DATASET CONTENT:
Segment Open

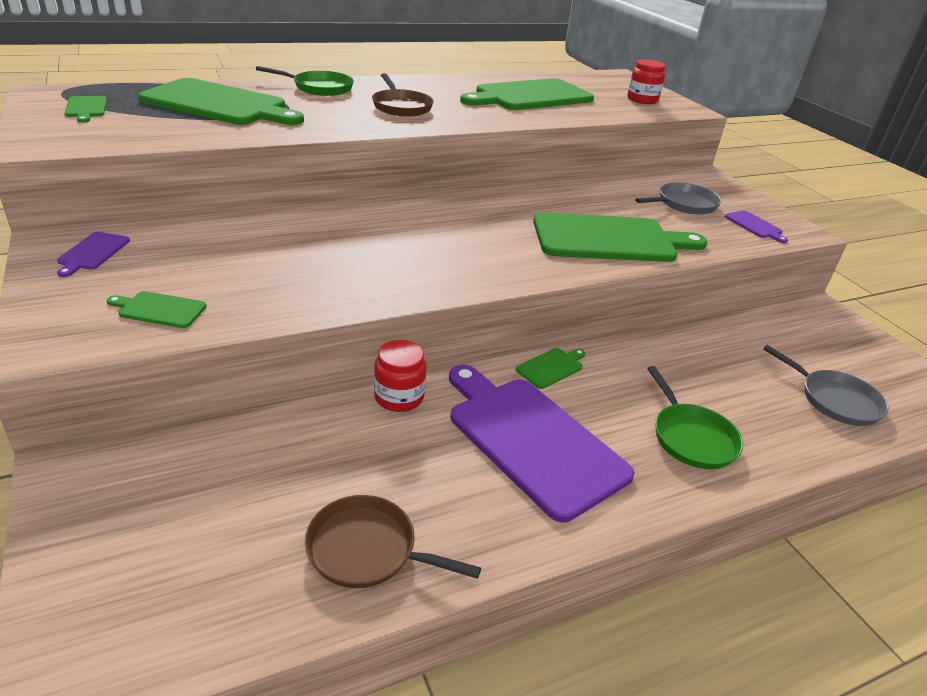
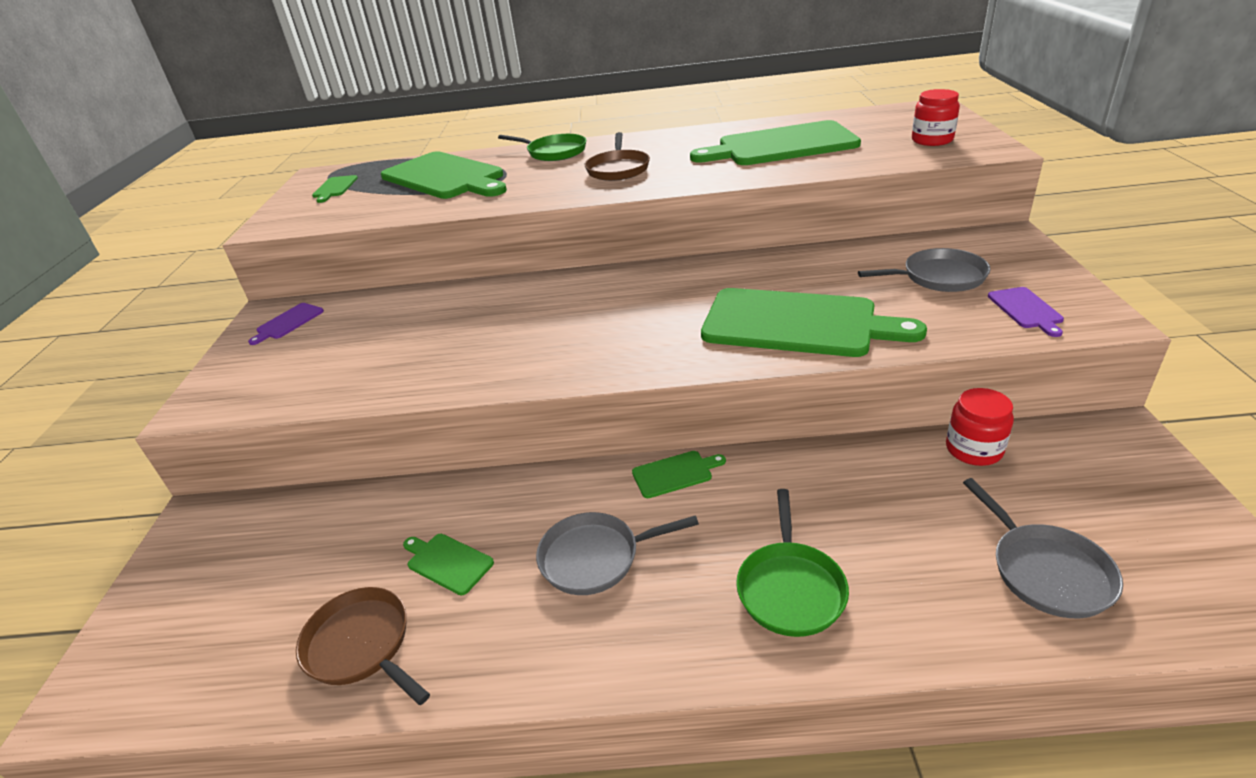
camera: 30 degrees right, 0 degrees up
(159, 309) = (296, 381): green cutting board -> green cutting board (447, 562)
(399, 397) = (494, 487): red jar -> red jar (973, 449)
(531, 440) = (595, 557): purple cutting board -> grey pan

Segment Closed

DESCRIPTION OF THE TASK: I would like the data copied exactly as it stands, with no pictures included.

SOLVED PROBLEM:
camera: 30 degrees right, 0 degrees up
(159, 309) = (296, 381): green cutting board -> green cutting board (447, 562)
(399, 397) = (494, 487): red jar -> red jar (973, 449)
(531, 440) = (595, 557): purple cutting board -> grey pan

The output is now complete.